● **ASSIGNED TASK**: For each line in the data below that holds "switch", return a copy.

━━━━━ PROVIDED ENTRIES

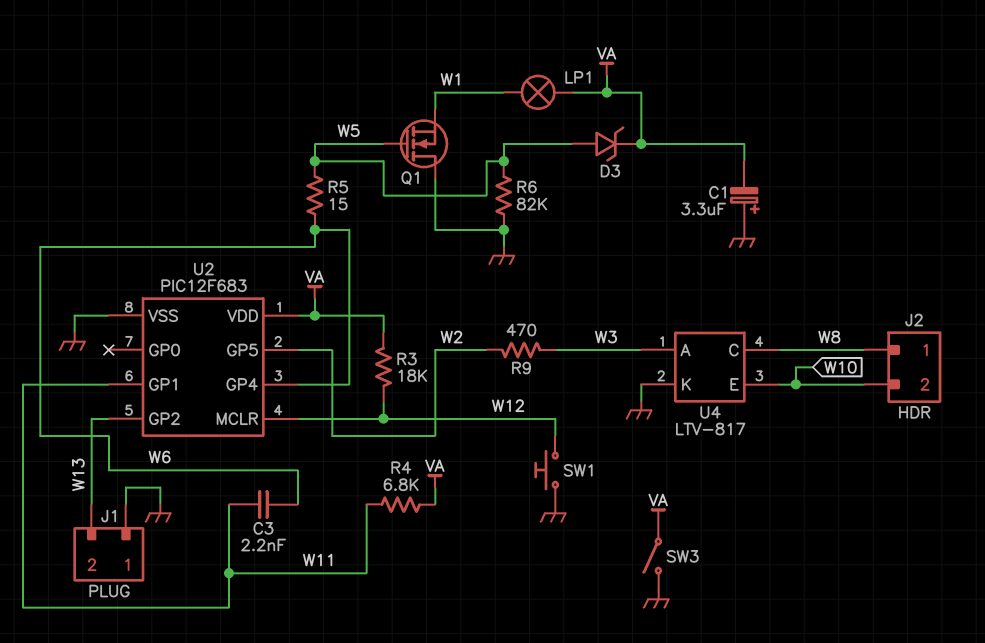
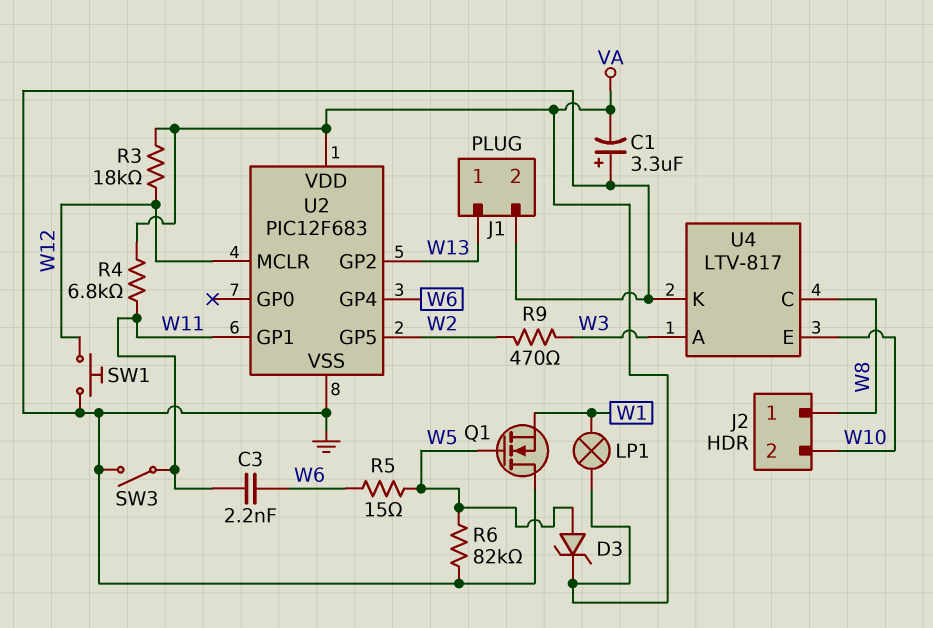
J1 pin 1: GND -> W13
J1 pin 2: W13 -> GND
SW3: switch (GND, VA) -> switch (GND, W11)

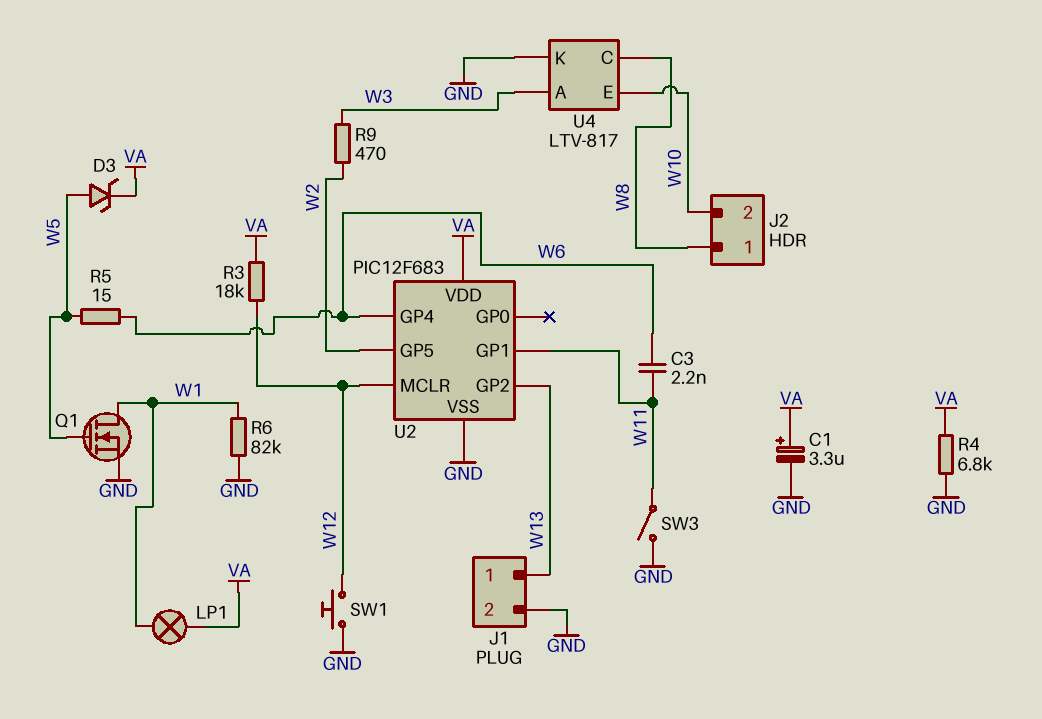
C1: 3.3uF (plus GND, minus VA) -> 3.3uF (plus VA, minus GND)
Q1: NMOS (G W5, D GND, S W1) -> NMOS (G W5, D W1, S GND)
R4: 6.8k (VA, W11) -> 6.8k (GND, VA)
R6: 82k (GND, W5) -> 82k (GND, W1)

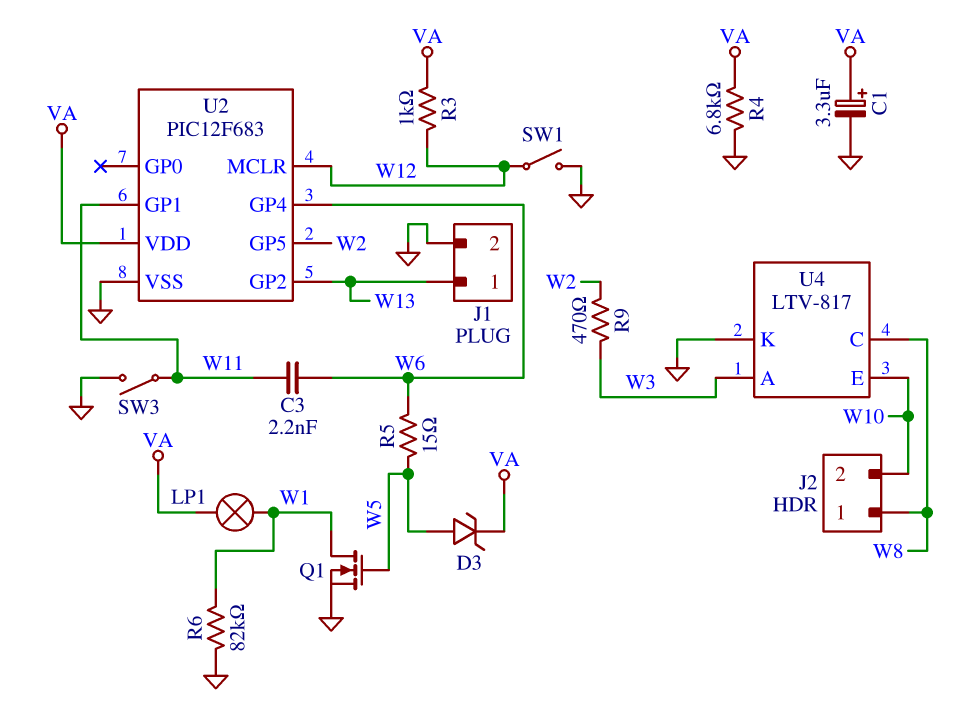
R3: 18k (VA, W12) -> 1k (VA, W12)
SW1: button (GND, W12) -> switch (GND, W12)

━━━━━━━━━━

● **ANSWER SPACE**:
SW3: switch (GND, VA) -> switch (GND, W11)
SW1: button (GND, W12) -> switch (GND, W12)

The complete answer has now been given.